**EXERCISE DETAILS**
Take the entries below and print, exactly, the stretch from the line containing "camera: 15 degrees right, 5 degrees down" through the line containing "(449, 271) = (311, 208): blue bowl -> none", both included.
(Beginning of EXERCISE DATA)
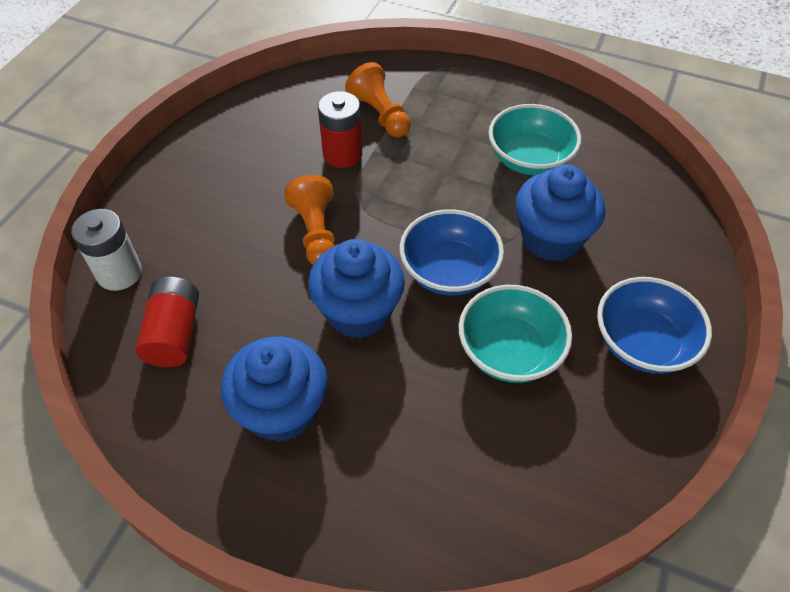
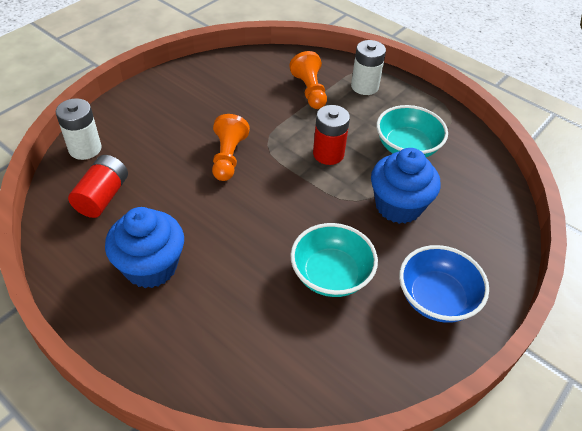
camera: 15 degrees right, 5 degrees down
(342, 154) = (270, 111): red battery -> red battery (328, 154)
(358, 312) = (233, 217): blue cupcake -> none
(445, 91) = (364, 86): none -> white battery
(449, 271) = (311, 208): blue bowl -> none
(End of EXERCISE DATA)
(Beginning of EXERCISE DATA)
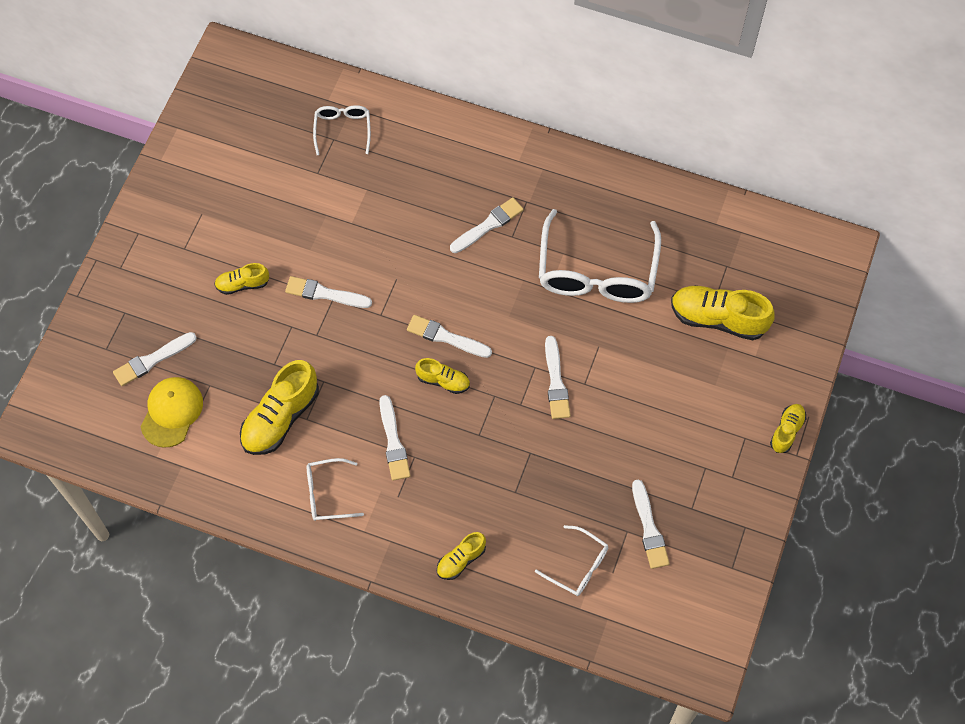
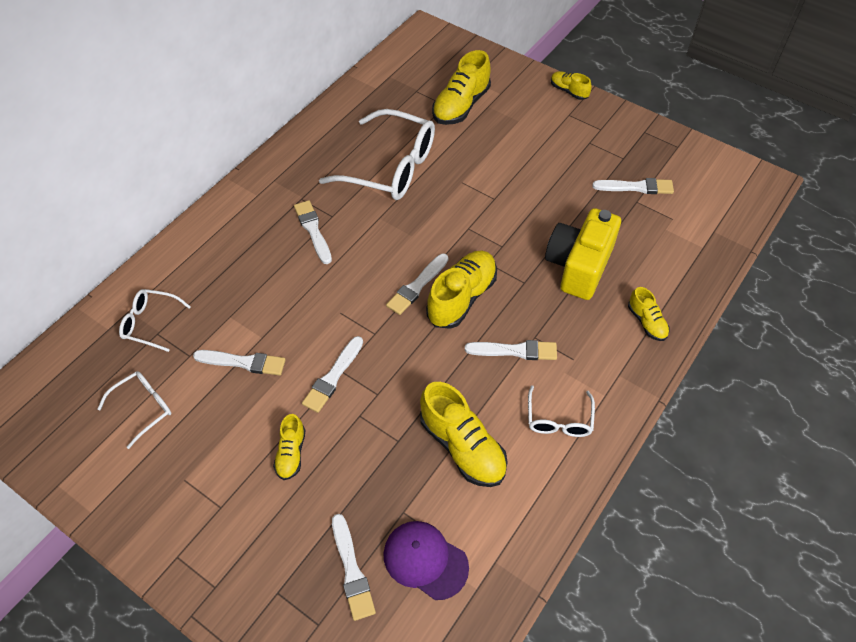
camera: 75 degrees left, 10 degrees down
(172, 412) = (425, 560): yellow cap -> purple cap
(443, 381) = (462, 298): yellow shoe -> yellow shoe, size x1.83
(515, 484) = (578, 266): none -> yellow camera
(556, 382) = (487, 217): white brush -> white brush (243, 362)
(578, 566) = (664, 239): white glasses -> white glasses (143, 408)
(End of EXERCISE DATA)
(Beginning of EXERCISE DATA)
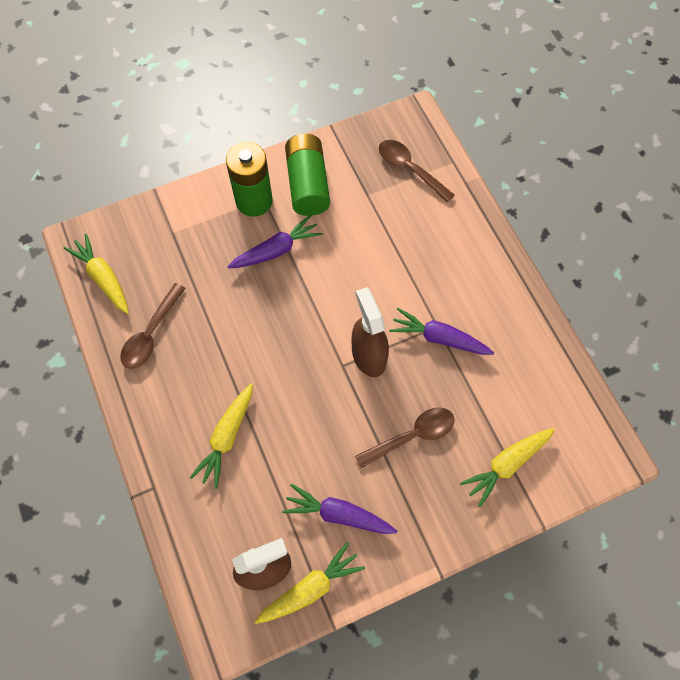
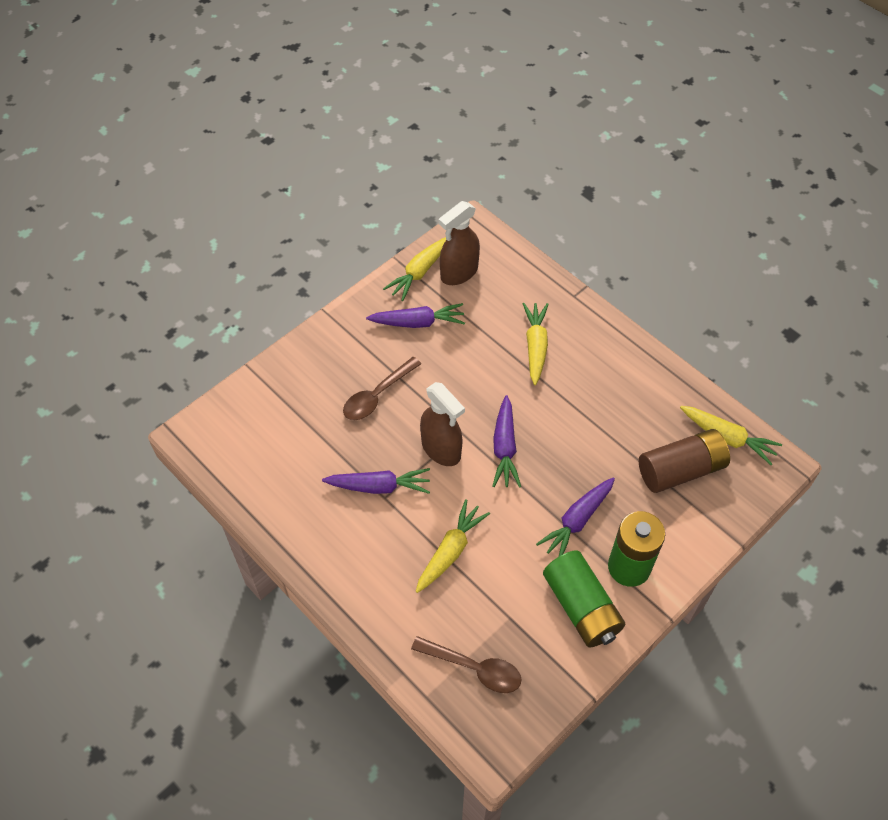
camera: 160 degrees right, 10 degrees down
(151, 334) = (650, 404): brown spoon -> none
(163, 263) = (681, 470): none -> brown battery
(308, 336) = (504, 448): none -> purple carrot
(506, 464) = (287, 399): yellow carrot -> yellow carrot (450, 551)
(End of EXERCISE DATA)
**OUTPUT FOR THIS TASK**
camera: 15 degrees right, 5 degrees down
(342, 154) = (270, 111): red battery -> red battery (328, 154)
(358, 312) = (233, 217): blue cupcake -> none
(445, 91) = (364, 86): none -> white battery
(449, 271) = (311, 208): blue bowl -> none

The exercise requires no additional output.